### What this task involves
Wherever the string "test" appears in a line of the listing below, report that line.

═══ Task data ═══

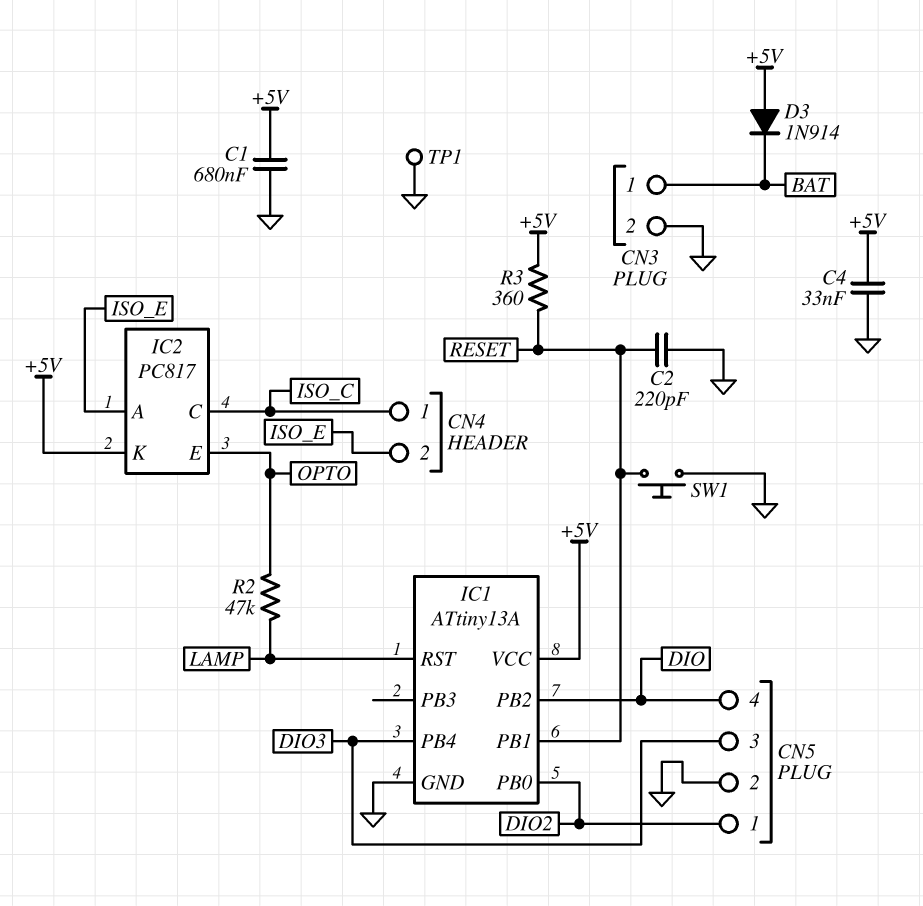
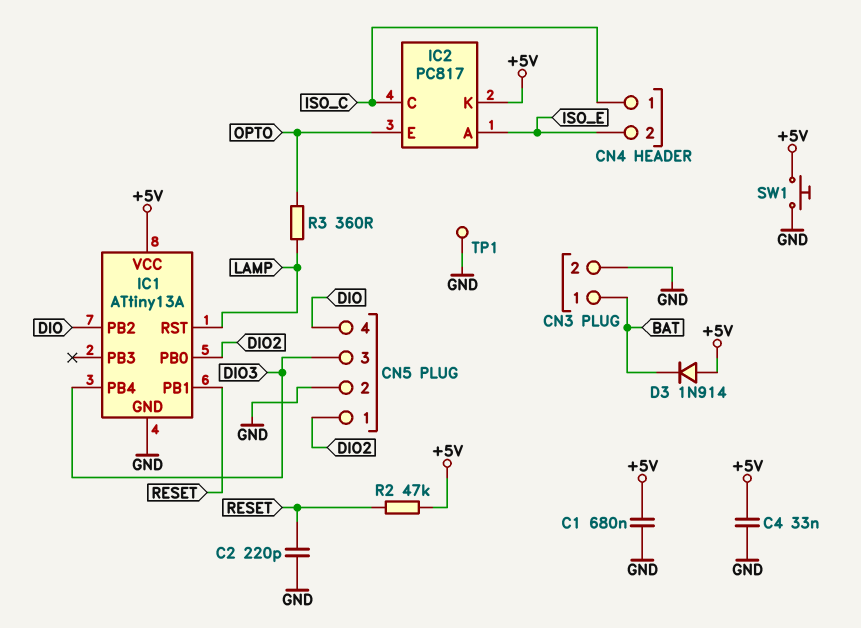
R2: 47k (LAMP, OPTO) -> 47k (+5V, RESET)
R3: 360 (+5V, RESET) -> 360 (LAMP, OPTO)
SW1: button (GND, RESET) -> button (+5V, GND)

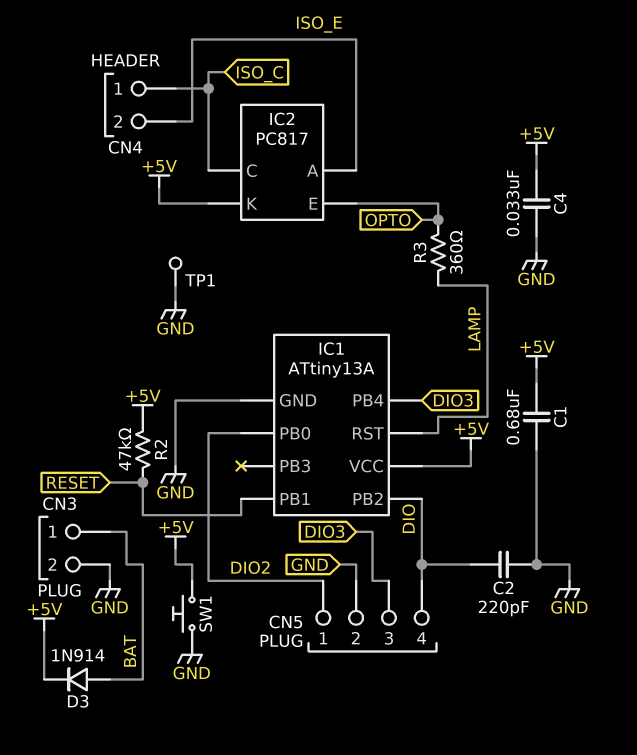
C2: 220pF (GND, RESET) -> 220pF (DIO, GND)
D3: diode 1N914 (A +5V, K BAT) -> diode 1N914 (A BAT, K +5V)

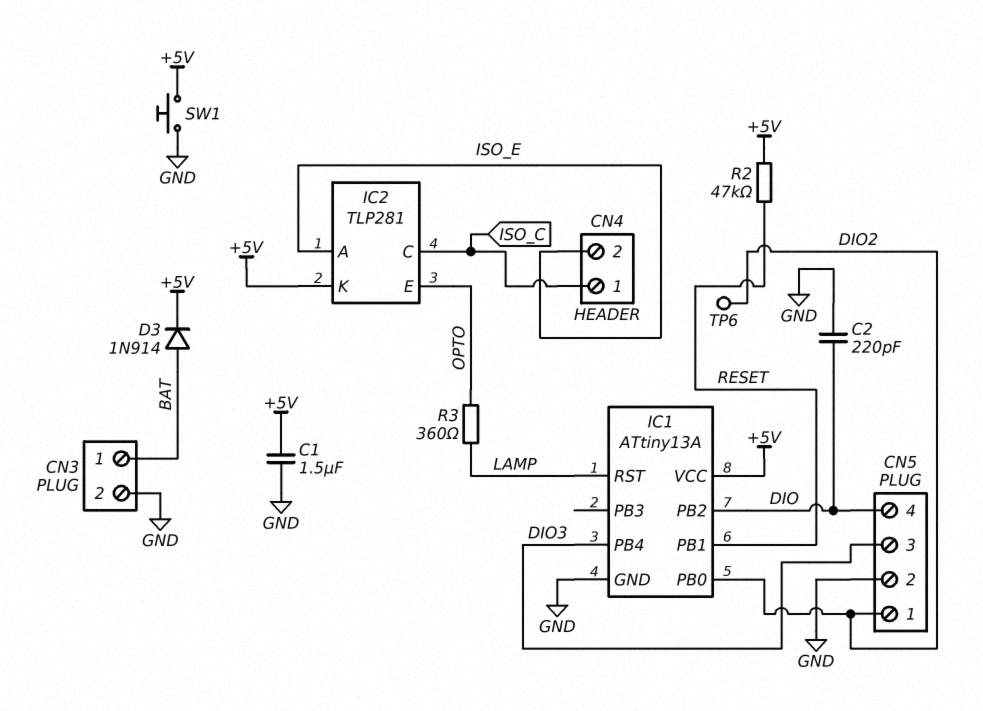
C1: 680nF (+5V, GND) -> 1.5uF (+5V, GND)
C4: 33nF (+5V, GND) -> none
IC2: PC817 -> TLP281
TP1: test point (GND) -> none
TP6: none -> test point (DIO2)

═══
═══ Task data ═══

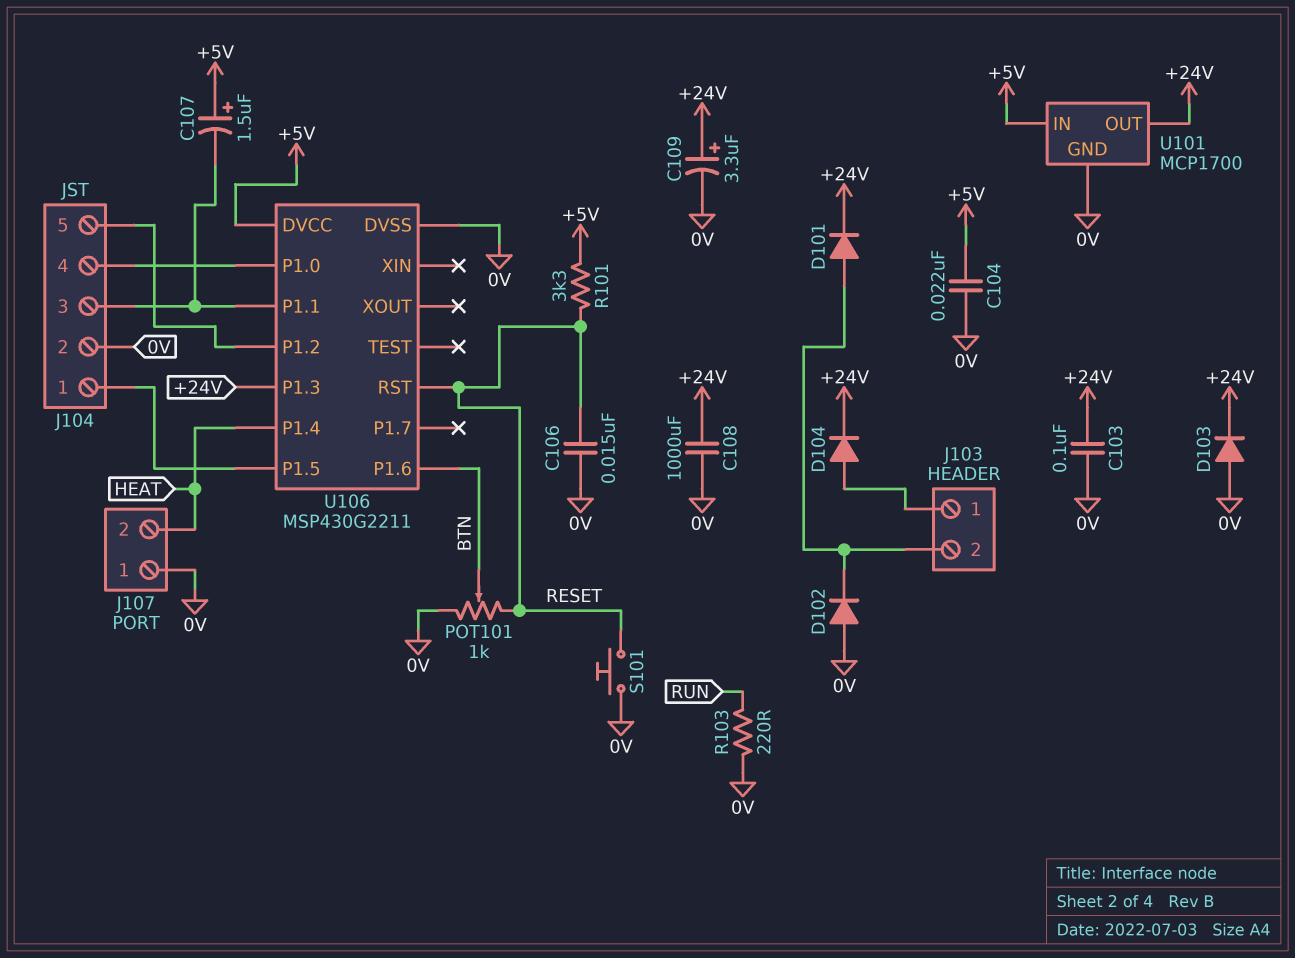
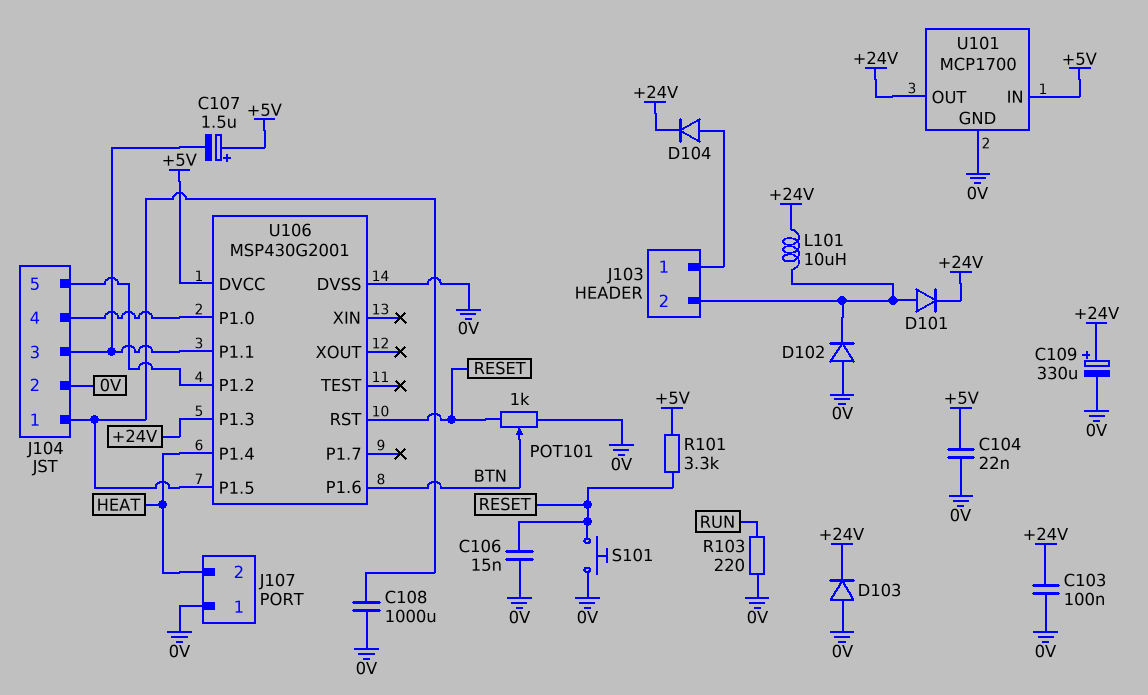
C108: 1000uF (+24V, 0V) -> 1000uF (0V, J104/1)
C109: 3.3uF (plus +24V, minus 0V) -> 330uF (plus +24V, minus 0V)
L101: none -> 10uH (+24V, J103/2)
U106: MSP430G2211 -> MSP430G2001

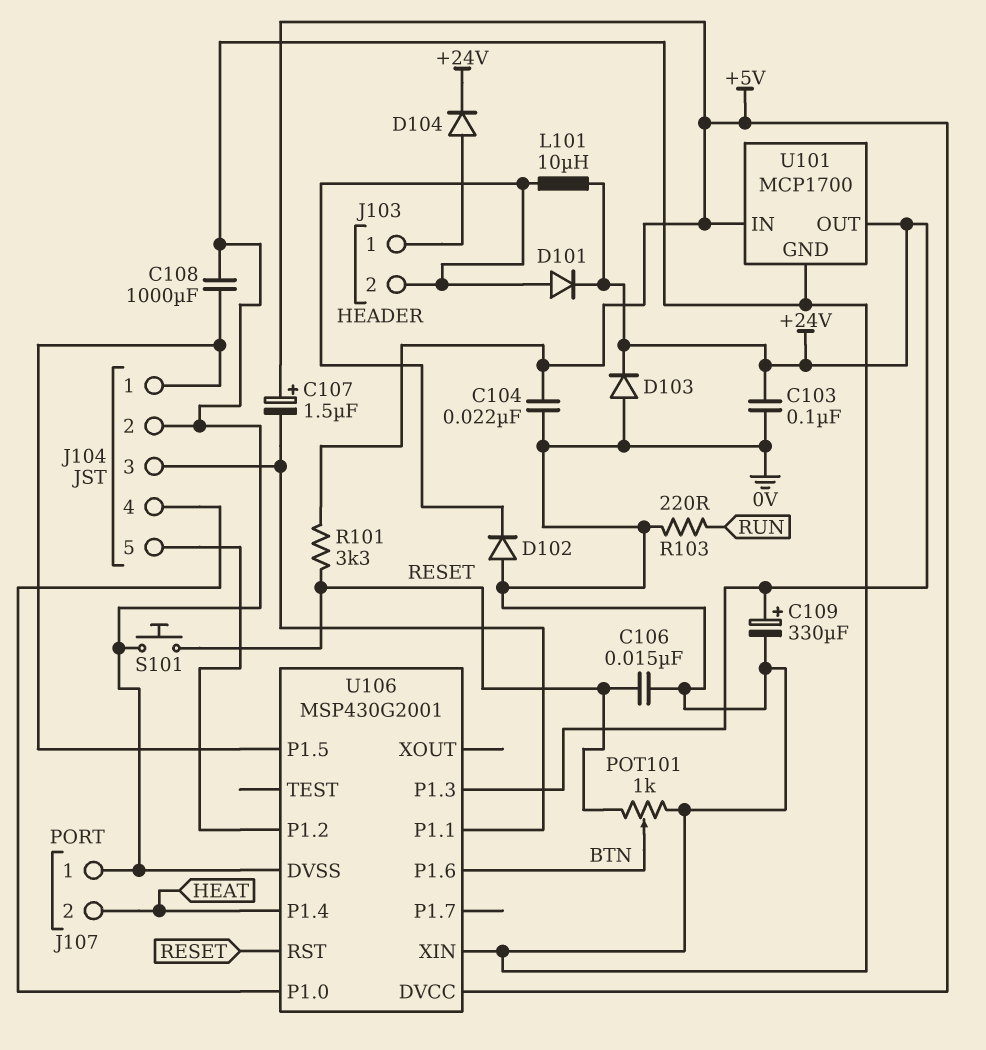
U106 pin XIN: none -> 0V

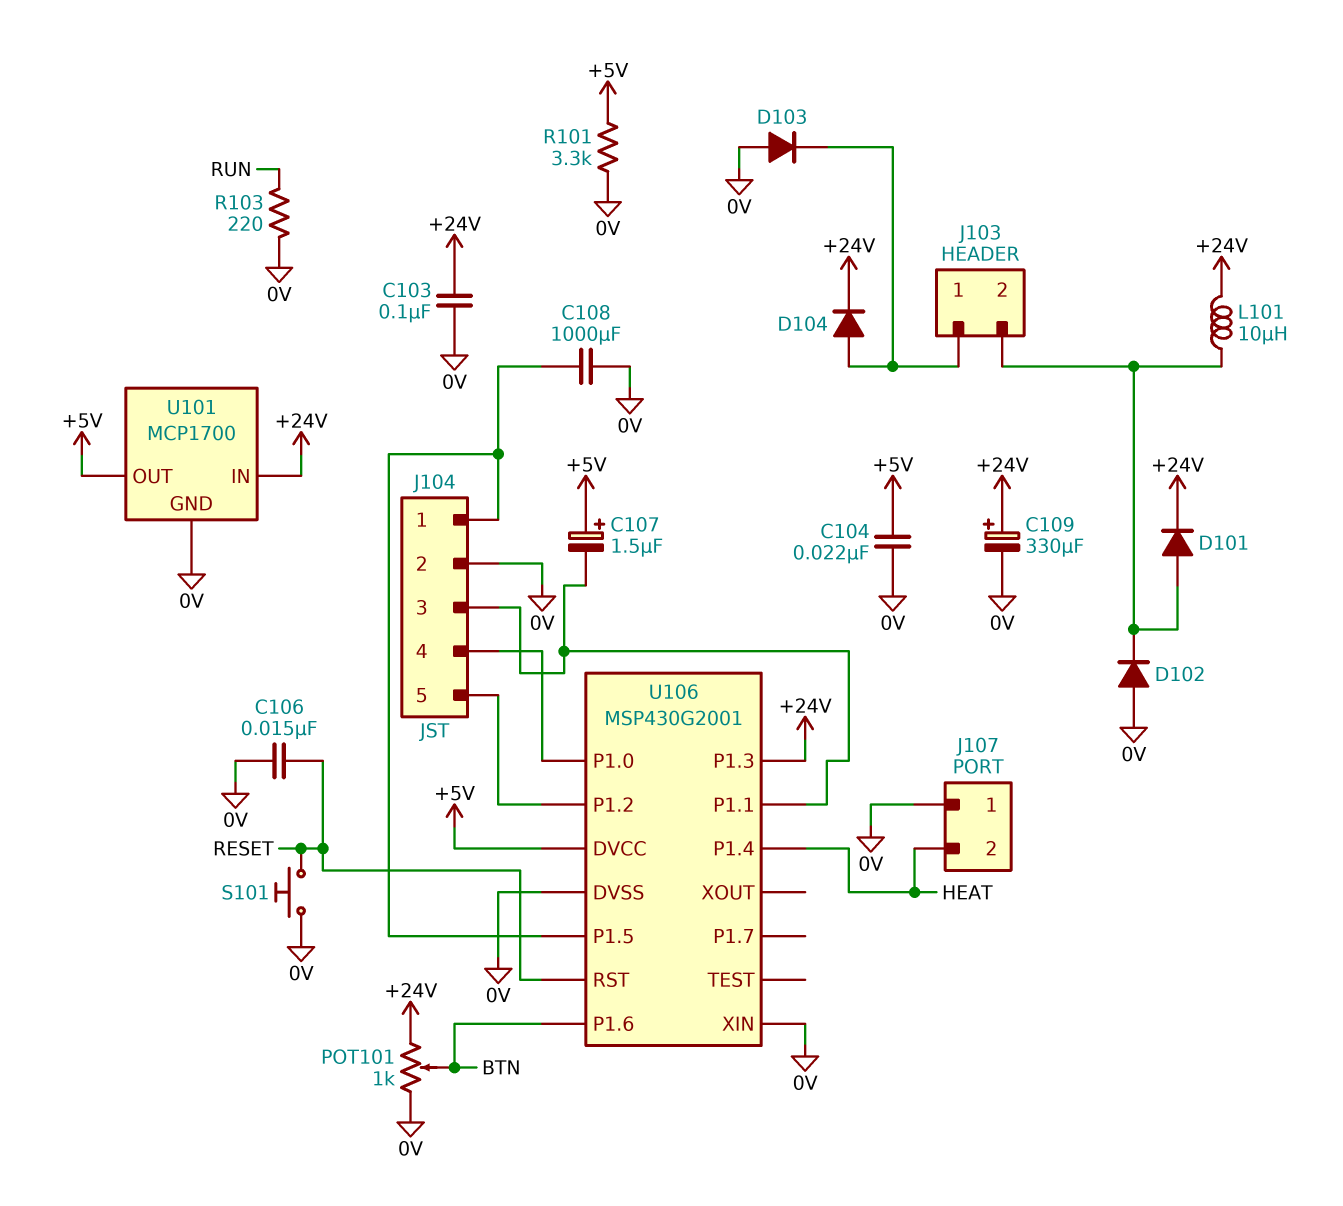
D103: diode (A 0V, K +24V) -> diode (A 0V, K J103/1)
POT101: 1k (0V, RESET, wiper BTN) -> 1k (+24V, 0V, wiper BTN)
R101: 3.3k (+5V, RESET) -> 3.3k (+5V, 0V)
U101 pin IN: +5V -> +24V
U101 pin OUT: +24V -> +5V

═══

### Written solution
TP1: test point (GND) -> none
TP6: none -> test point (DIO2)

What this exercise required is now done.